■ TRY IT:
Starting at the first line and ending at the last, reproduce the records below exactly.

■ EXERCISE DATA:
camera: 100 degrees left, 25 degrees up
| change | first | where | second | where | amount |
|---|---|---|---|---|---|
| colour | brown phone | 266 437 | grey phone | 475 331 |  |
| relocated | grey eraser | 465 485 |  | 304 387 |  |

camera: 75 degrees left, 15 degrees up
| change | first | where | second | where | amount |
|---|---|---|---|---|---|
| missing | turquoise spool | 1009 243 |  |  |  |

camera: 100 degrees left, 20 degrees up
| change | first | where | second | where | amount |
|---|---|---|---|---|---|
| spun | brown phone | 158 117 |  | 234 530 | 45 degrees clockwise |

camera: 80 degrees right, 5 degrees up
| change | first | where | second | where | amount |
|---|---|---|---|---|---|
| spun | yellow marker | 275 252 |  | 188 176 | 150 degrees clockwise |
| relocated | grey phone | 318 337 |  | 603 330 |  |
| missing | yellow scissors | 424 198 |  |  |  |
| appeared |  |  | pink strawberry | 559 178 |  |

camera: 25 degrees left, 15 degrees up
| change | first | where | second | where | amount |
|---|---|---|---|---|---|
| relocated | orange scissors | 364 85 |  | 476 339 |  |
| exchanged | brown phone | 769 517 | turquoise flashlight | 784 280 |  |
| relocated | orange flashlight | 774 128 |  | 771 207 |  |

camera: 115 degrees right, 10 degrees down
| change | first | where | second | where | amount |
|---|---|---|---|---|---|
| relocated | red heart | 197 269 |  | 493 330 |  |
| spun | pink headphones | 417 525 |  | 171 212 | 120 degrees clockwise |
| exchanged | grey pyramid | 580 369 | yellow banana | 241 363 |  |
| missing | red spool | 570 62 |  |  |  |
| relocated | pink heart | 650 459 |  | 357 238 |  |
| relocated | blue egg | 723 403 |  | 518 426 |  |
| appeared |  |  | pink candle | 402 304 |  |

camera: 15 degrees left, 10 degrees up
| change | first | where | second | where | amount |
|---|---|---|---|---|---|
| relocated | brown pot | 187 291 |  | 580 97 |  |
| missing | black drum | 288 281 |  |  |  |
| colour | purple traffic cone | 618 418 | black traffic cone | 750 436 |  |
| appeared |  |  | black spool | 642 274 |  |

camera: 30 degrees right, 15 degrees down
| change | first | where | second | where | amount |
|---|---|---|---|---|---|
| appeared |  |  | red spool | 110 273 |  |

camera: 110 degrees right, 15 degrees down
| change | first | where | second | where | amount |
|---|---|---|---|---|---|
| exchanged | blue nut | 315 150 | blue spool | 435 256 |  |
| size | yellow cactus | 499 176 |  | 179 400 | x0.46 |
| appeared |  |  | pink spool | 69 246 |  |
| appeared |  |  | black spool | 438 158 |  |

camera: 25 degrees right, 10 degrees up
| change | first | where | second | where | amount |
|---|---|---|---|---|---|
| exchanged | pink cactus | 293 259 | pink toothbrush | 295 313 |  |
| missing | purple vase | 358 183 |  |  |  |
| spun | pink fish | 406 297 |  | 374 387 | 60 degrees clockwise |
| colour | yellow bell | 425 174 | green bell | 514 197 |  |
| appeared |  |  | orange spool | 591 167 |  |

■ WRITTEN RESPONSE:
camera: 100 degrees left, 25 degrees up
| change | first | where | second | where | amount |
|---|---|---|---|---|---|
| colour | brown phone | 266 437 | grey phone | 475 331 |  |
| relocated | grey eraser | 465 485 |  | 304 387 |  |

camera: 75 degrees left, 15 degrees up
| change | first | where | second | where | amount |
|---|---|---|---|---|---|
| missing | turquoise spool | 1009 243 |  |  |  |

camera: 100 degrees left, 20 degrees up
| change | first | where | second | where | amount |
|---|---|---|---|---|---|
| spun | brown phone | 158 117 |  | 234 530 | 45 degrees clockwise |

camera: 80 degrees right, 5 degrees up
| change | first | where | second | where | amount |
|---|---|---|---|---|---|
| spun | yellow marker | 275 252 |  | 188 176 | 150 degrees clockwise |
| relocated | grey phone | 318 337 |  | 603 330 |  |
| missing | yellow scissors | 424 198 |  |  |  |
| appeared |  |  | pink strawberry | 559 178 |  |

camera: 25 degrees left, 15 degrees up
| change | first | where | second | where | amount |
|---|---|---|---|---|---|
| relocated | orange scissors | 364 85 |  | 476 339 |  |
| exchanged | brown phone | 769 517 | turquoise flashlight | 784 280 |  |
| relocated | orange flashlight | 774 128 |  | 771 207 |  |

camera: 115 degrees right, 10 degrees down
| change | first | where | second | where | amount |
|---|---|---|---|---|---|
| relocated | red heart | 197 269 |  | 493 330 |  |
| spun | pink headphones | 417 525 |  | 171 212 | 120 degrees clockwise |
| exchanged | grey pyramid | 580 369 | yellow banana | 241 363 |  |
| missing | red spool | 570 62 |  |  |  |
| relocated | pink heart | 650 459 |  | 357 238 |  |
| relocated | blue egg | 723 403 |  | 518 426 |  |
| appeared |  |  | pink candle | 402 304 |  |

camera: 15 degrees left, 10 degrees up
| change | first | where | second | where | amount |
|---|---|---|---|---|---|
| relocated | brown pot | 187 291 |  | 580 97 |  |
| missing | black drum | 288 281 |  |  |  |
| colour | purple traffic cone | 618 418 | black traffic cone | 750 436 |  |
| appeared |  |  | black spool | 642 274 |  |

camera: 30 degrees right, 15 degrees down
| change | first | where | second | where | amount |
|---|---|---|---|---|---|
| appeared |  |  | red spool | 110 273 |  |

camera: 110 degrees right, 15 degrees down
| change | first | where | second | where | amount |
|---|---|---|---|---|---|
| exchanged | blue nut | 315 150 | blue spool | 435 256 |  |
| size | yellow cactus | 499 176 |  | 179 400 | x0.46 |
| appeared |  |  | pink spool | 69 246 |  |
| appeared |  |  | black spool | 438 158 |  |

camera: 25 degrees right, 10 degrees up
| change | first | where | second | where | amount |
|---|---|---|---|---|---|
| exchanged | pink cactus | 293 259 | pink toothbrush | 295 313 |  |
| missing | purple vase | 358 183 |  |  |  |
| spun | pink fish | 406 297 |  | 374 387 | 60 degrees clockwise |
| colour | yellow bell | 425 174 | green bell | 514 197 |  |
| appeared |  |  | orange spool | 591 167 |  |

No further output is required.